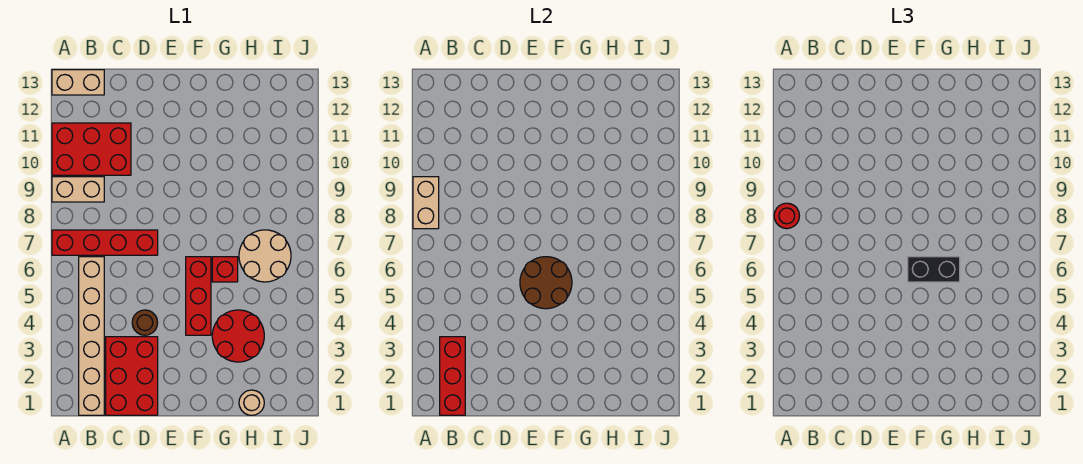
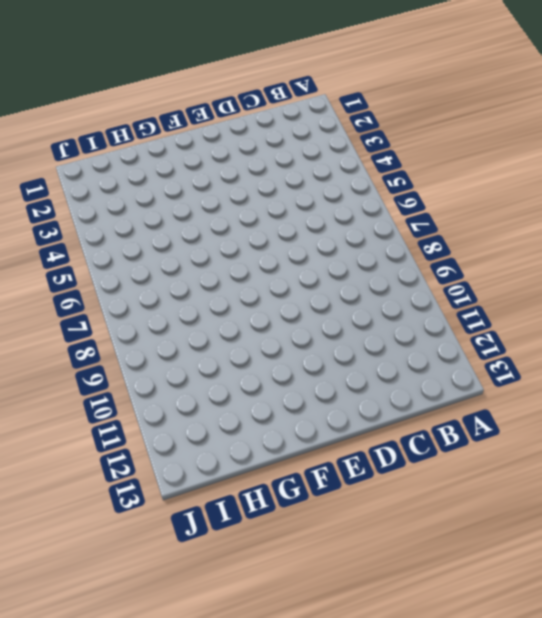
none -> red brick A7:D7 level 1
none -> tan brick A9:B9 level 1
none -> red brick A10:C11 level 1

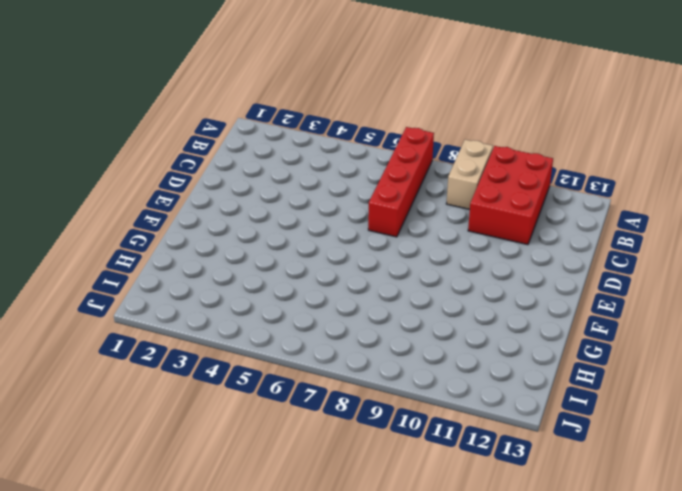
none -> tan brick A13:B13 level 1
none -> tan brick B1:B6 level 1
none -> red brick C1:D3 level 1

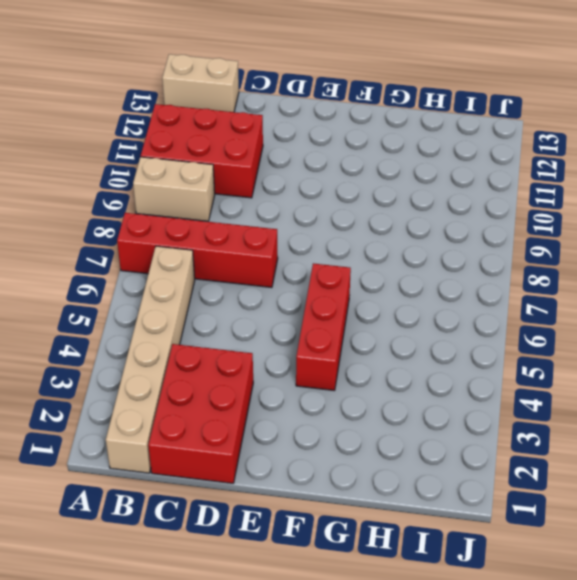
none -> brown round brick D4 level 1
none -> red round brick G3:H4 level 1
none -> red brick G6 level 1

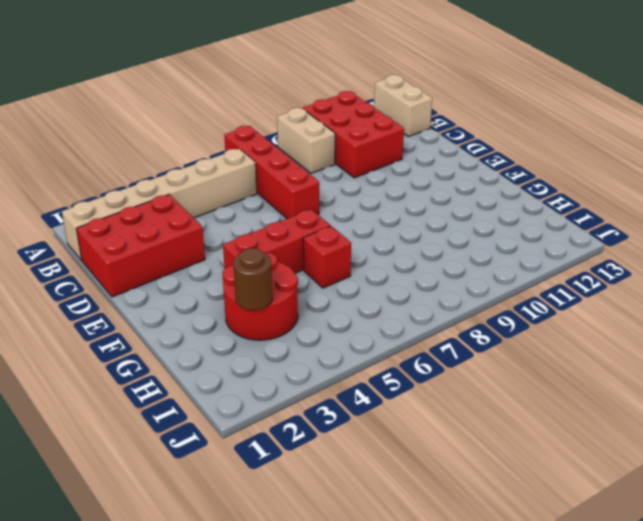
brown round brick H3 level 2 -> brown round brick D4 level 1
none -> tan round brick H1 level 1
none -> tan round brick H6:I7 level 1
none -> tan brick A8:A9 level 2

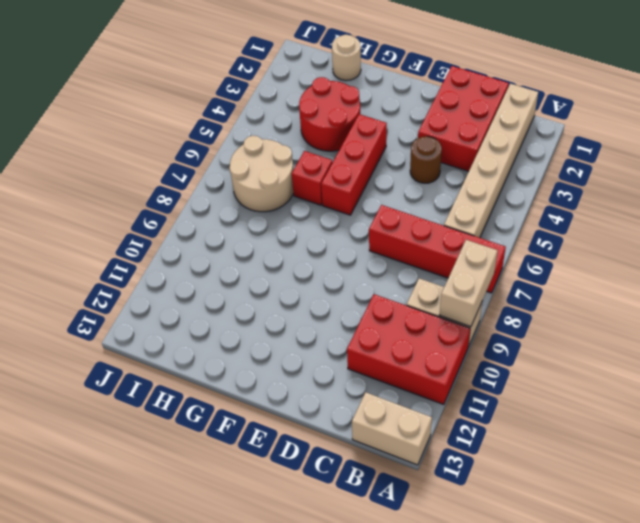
none -> red brick B1:B3 level 2
none -> brown round brick E5:F6 level 2
none -> red round brick A8 level 3

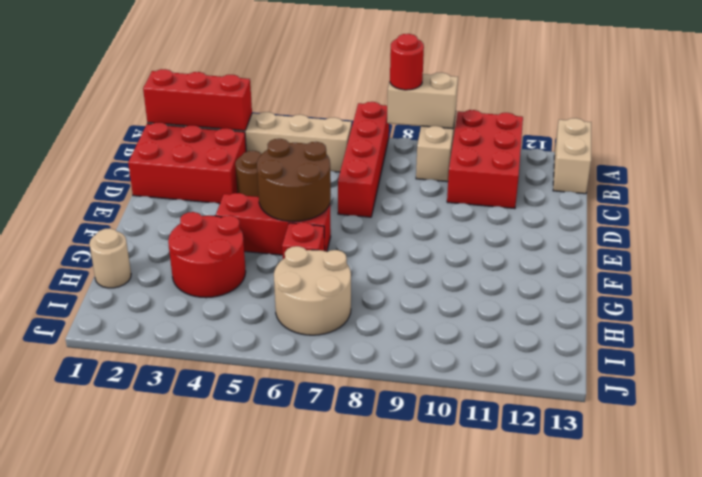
none -> black brick F6:G6 level 3

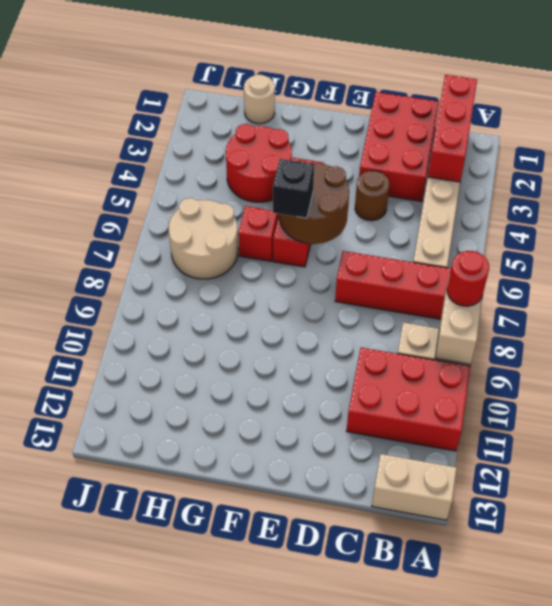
black brick F6 level 3 -> black brick F6:G6 level 3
************
ASSIGNED TASK
The complete material, set down exactly and stripped of pictures, is the expected response.

RESULT OF THE EXERCISE
none -> red brick A7:D7 level 1
none -> tan brick A9:B9 level 1
none -> red brick A10:C11 level 1

none -> tan brick A13:B13 level 1
none -> tan brick B1:B6 level 1
none -> red brick C1:D3 level 1

none -> brown round brick D4 level 1
none -> red round brick G3:H4 level 1
none -> red brick G6 level 1

brown round brick H3 level 2 -> brown round brick D4 level 1
none -> tan round brick H1 level 1
none -> tan round brick H6:I7 level 1
none -> tan brick A8:A9 level 2

none -> red brick B1:B3 level 2
none -> brown round brick E5:F6 level 2
none -> red round brick A8 level 3

none -> black brick F6:G6 level 3

black brick F6 level 3 -> black brick F6:G6 level 3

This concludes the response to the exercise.